[Structured diff data]
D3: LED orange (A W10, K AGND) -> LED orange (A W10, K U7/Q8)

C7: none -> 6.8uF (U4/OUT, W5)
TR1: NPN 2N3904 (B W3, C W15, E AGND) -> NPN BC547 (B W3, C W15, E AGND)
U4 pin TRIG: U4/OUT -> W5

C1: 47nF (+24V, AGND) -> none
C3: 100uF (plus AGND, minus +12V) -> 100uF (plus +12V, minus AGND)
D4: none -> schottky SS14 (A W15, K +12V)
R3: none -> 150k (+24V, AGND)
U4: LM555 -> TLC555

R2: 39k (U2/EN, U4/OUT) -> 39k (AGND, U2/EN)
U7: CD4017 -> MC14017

---

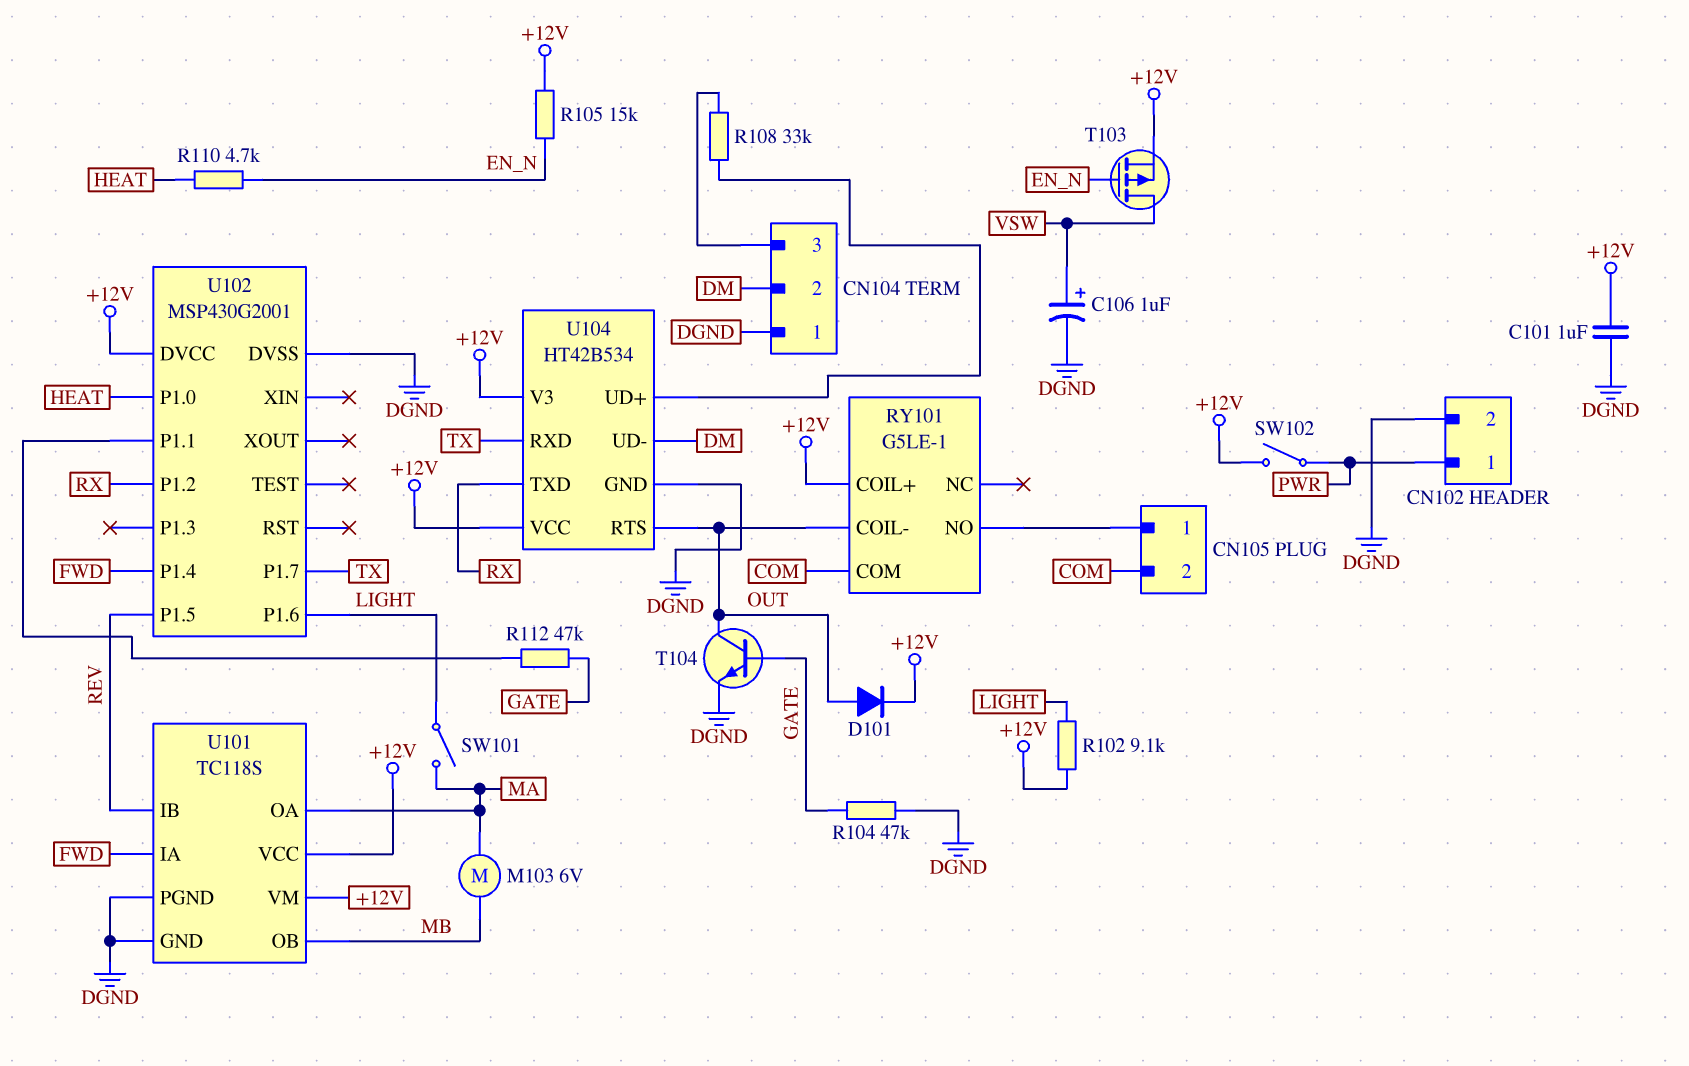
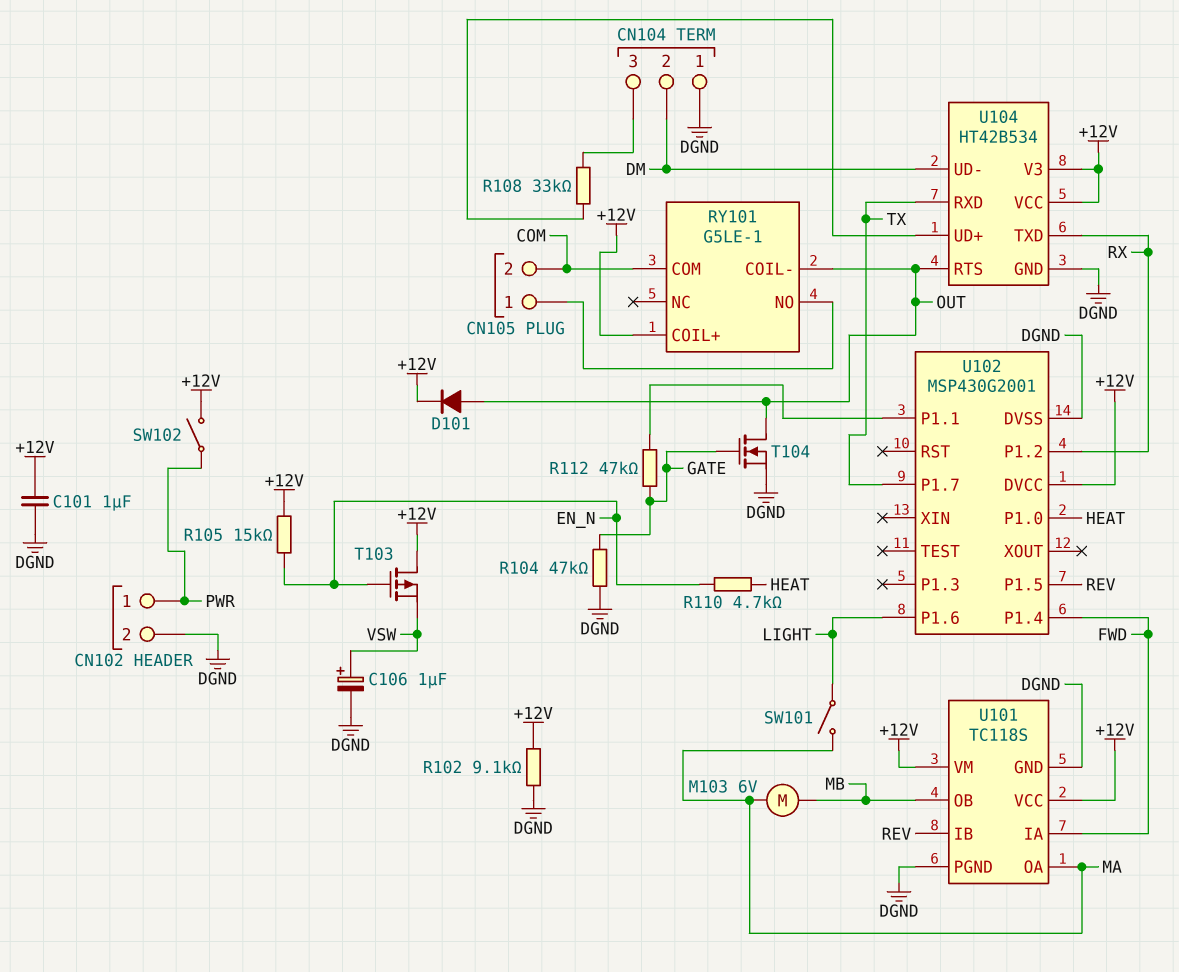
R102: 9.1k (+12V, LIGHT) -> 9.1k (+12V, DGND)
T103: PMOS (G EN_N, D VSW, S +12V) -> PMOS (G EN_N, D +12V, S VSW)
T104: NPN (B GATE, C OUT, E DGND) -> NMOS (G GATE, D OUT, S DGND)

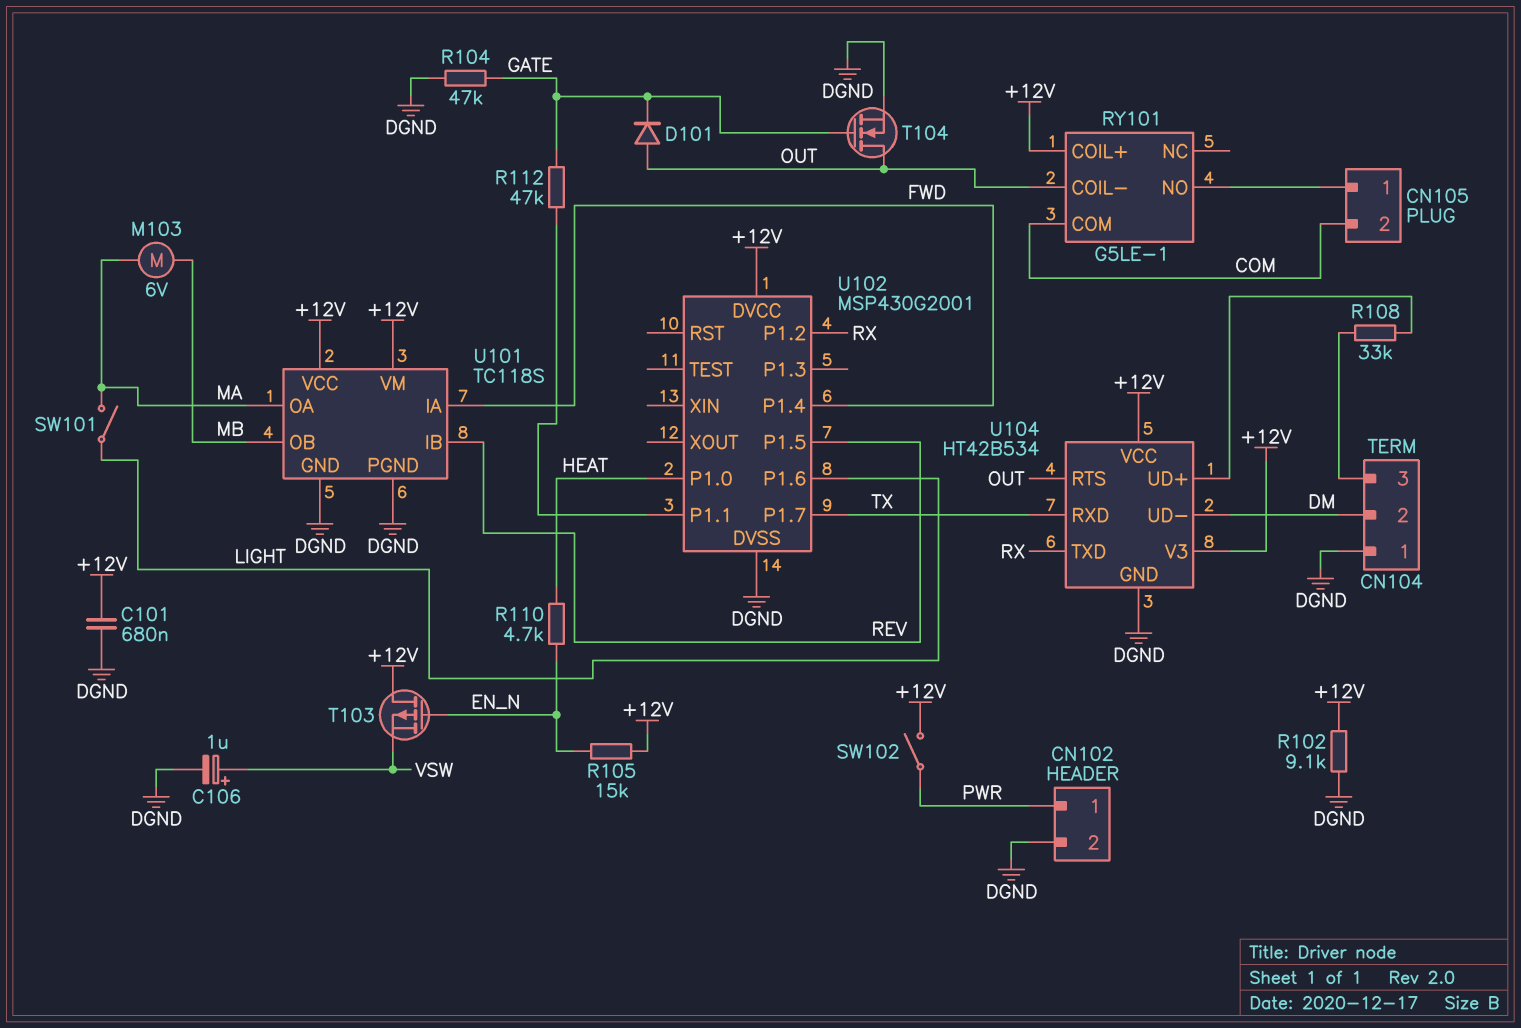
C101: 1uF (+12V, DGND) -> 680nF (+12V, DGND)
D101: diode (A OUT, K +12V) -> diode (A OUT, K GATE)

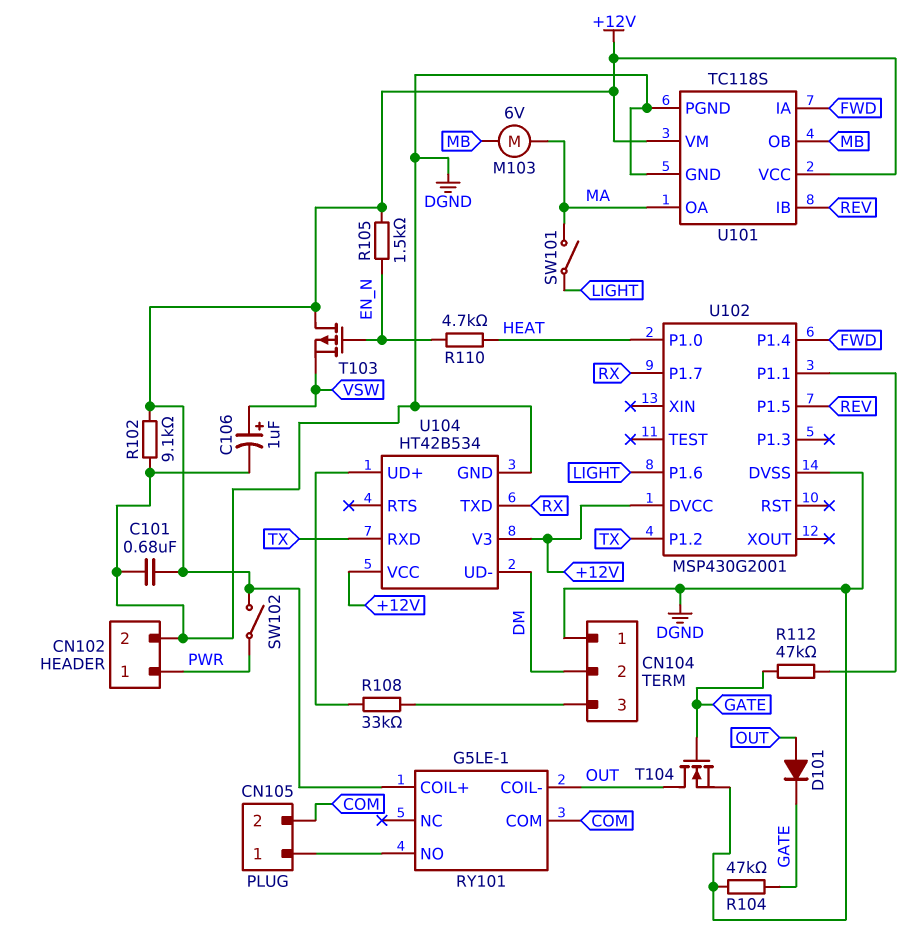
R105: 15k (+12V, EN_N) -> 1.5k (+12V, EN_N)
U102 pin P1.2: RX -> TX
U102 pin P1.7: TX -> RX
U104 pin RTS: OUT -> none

--

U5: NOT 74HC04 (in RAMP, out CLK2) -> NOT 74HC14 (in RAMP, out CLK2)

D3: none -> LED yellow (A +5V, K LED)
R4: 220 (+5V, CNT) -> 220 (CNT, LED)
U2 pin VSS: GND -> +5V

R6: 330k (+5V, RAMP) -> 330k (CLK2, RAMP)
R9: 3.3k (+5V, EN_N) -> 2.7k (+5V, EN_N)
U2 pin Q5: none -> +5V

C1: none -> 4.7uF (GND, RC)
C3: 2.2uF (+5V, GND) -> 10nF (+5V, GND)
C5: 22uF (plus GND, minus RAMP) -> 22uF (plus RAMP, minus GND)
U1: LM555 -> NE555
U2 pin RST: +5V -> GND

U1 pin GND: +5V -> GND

### WORK REQUIRED
Look for the word "GATE". Copy out every line of the data that has it.

### ANSWER SECTION
T104: NPN (B GATE, C OUT, E DGND) -> NMOS (G GATE, D OUT, S DGND)
D101: diode (A OUT, K +12V) -> diode (A OUT, K GATE)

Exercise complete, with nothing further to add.